··· Given entries

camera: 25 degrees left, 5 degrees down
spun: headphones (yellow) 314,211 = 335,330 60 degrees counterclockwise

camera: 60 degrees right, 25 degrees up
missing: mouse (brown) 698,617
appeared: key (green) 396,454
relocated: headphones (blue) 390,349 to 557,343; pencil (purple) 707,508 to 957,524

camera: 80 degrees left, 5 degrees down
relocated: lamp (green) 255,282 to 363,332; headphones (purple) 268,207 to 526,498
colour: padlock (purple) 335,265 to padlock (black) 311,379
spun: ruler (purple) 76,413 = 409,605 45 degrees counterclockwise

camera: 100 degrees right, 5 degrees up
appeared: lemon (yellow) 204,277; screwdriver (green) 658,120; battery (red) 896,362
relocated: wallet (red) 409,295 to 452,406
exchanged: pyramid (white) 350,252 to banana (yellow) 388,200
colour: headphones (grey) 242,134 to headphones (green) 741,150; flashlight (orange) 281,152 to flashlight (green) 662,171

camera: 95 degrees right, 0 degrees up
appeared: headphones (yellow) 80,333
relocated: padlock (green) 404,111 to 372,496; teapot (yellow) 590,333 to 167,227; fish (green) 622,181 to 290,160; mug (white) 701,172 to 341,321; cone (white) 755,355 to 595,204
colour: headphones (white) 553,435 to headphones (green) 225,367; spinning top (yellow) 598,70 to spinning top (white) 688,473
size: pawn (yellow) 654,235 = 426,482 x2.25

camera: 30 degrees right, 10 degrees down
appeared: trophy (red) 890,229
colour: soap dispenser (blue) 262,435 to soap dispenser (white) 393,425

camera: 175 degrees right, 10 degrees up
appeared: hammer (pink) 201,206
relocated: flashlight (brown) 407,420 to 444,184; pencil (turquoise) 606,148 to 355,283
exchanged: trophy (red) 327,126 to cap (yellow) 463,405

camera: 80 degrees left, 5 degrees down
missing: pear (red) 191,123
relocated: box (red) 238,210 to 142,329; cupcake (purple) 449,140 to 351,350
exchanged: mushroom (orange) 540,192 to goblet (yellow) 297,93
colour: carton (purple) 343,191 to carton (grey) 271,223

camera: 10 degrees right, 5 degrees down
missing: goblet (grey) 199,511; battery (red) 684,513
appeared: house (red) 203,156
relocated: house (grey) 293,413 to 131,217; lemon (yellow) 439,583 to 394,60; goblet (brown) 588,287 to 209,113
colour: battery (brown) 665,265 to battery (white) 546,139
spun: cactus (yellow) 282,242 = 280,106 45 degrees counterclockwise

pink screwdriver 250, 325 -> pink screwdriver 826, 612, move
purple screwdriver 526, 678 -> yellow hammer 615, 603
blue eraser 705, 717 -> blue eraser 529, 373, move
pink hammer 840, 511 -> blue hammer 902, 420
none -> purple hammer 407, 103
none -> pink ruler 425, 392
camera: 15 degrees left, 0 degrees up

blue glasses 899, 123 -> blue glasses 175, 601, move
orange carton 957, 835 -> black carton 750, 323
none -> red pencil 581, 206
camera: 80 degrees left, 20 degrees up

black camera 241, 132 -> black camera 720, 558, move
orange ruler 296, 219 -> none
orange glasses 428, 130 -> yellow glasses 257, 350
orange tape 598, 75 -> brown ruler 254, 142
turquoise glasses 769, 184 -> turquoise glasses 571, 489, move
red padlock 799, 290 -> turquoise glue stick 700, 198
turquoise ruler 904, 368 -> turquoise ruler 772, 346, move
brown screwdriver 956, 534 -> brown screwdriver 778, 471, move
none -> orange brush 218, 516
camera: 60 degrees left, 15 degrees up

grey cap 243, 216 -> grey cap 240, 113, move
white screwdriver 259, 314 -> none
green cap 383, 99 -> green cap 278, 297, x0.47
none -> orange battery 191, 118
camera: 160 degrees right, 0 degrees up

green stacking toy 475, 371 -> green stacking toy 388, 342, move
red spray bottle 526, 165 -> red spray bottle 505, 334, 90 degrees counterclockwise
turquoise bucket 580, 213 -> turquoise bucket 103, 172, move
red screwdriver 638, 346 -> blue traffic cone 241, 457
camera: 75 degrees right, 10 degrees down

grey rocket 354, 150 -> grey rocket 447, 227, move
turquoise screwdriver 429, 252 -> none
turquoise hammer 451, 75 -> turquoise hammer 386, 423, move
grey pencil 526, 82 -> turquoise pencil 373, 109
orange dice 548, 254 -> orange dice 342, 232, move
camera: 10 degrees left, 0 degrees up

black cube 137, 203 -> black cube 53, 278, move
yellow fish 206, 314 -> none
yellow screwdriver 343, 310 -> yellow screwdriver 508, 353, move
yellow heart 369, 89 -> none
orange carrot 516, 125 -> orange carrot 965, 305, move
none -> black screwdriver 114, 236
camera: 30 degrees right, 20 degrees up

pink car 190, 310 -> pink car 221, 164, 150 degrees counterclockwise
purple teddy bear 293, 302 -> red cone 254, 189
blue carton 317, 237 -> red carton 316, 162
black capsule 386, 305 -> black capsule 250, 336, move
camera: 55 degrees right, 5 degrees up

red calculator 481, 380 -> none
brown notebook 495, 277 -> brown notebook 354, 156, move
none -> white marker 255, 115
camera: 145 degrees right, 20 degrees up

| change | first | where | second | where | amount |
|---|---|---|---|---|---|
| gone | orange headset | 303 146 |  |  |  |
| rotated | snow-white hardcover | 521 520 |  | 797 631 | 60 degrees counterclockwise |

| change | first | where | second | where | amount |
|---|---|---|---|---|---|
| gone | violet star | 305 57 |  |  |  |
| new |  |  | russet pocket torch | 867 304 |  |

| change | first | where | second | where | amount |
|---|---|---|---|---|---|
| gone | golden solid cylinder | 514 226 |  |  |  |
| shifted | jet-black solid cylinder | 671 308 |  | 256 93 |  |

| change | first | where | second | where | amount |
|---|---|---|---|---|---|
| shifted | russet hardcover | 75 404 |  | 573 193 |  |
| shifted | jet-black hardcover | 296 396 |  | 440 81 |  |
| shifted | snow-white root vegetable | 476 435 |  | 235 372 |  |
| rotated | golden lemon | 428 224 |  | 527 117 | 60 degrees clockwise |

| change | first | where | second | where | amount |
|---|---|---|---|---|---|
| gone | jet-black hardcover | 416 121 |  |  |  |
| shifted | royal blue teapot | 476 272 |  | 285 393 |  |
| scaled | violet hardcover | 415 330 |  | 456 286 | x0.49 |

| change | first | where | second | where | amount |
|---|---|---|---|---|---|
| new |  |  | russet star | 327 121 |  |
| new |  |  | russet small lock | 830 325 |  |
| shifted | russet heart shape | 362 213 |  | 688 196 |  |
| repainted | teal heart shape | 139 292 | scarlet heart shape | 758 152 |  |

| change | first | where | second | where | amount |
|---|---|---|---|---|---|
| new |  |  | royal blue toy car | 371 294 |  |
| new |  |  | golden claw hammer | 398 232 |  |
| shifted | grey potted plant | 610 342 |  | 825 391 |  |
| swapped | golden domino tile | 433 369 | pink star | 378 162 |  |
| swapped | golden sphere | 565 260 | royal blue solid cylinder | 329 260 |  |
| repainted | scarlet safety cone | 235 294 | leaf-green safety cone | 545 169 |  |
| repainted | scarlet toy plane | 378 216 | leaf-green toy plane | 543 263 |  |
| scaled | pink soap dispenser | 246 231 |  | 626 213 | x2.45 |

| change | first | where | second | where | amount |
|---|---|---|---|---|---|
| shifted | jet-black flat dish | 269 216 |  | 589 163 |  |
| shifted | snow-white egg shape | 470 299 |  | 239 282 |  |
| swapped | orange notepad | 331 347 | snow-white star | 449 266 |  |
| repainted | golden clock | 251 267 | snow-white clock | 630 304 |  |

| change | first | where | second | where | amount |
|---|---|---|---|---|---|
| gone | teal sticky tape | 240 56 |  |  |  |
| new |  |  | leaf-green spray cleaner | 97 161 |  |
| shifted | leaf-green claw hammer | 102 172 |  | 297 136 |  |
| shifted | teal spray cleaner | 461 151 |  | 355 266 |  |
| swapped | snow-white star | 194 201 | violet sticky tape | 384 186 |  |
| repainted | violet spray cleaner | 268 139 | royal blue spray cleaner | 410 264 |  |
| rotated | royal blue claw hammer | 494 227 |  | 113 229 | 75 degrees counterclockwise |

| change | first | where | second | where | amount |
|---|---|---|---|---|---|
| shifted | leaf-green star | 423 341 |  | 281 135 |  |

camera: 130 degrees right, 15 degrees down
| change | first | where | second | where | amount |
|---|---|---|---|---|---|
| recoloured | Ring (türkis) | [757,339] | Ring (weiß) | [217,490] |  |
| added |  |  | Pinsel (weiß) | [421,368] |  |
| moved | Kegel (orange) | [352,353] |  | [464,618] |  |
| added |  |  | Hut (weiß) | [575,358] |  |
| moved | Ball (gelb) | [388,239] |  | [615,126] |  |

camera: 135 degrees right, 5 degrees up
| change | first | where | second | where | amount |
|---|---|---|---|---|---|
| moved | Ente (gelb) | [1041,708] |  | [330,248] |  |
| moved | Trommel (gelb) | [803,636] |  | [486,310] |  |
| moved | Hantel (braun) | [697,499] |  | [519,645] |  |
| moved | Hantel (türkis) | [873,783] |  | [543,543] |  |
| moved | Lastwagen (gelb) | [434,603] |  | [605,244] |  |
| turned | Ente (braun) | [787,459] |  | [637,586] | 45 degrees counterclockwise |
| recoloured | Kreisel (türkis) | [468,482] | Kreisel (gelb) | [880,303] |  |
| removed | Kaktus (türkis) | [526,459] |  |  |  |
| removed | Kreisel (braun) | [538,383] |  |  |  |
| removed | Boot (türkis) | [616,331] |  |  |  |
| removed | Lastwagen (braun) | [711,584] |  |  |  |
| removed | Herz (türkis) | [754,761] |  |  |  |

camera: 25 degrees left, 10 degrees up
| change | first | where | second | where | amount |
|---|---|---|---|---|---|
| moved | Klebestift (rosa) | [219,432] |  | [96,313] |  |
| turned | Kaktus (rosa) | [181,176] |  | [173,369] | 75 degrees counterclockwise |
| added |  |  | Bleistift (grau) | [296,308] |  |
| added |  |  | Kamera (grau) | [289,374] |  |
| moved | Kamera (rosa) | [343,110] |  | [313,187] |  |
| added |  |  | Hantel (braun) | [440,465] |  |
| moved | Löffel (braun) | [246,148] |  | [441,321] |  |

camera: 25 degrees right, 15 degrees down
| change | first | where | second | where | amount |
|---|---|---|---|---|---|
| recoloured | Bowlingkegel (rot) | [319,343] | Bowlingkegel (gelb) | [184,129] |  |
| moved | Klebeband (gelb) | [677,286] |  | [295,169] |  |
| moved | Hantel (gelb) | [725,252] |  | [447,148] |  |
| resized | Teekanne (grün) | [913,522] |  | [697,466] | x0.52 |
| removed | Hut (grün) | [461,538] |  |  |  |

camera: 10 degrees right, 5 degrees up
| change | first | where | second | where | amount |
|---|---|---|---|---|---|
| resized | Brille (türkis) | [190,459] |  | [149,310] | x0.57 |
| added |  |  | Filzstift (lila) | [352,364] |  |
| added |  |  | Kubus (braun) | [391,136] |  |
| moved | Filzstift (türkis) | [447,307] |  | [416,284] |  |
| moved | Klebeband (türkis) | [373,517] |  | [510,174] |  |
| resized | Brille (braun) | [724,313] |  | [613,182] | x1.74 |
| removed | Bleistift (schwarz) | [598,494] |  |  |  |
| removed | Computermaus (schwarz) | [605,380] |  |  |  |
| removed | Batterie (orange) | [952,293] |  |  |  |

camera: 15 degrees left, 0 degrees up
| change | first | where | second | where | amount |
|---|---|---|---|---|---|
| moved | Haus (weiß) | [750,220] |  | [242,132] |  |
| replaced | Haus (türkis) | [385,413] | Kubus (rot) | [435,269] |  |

······

Directions for this task -
Your answer should consist only of the lines above between the line holding "purple teddy bear" and the line holding "none -> white marker 255, 115", inclusive, each transcribed exactly.

Exercise response -
purple teddy bear 293, 302 -> red cone 254, 189
blue carton 317, 237 -> red carton 316, 162
black capsule 386, 305 -> black capsule 250, 336, move
camera: 55 degrees right, 5 degrees up

red calculator 481, 380 -> none
brown notebook 495, 277 -> brown notebook 354, 156, move
none -> white marker 255, 115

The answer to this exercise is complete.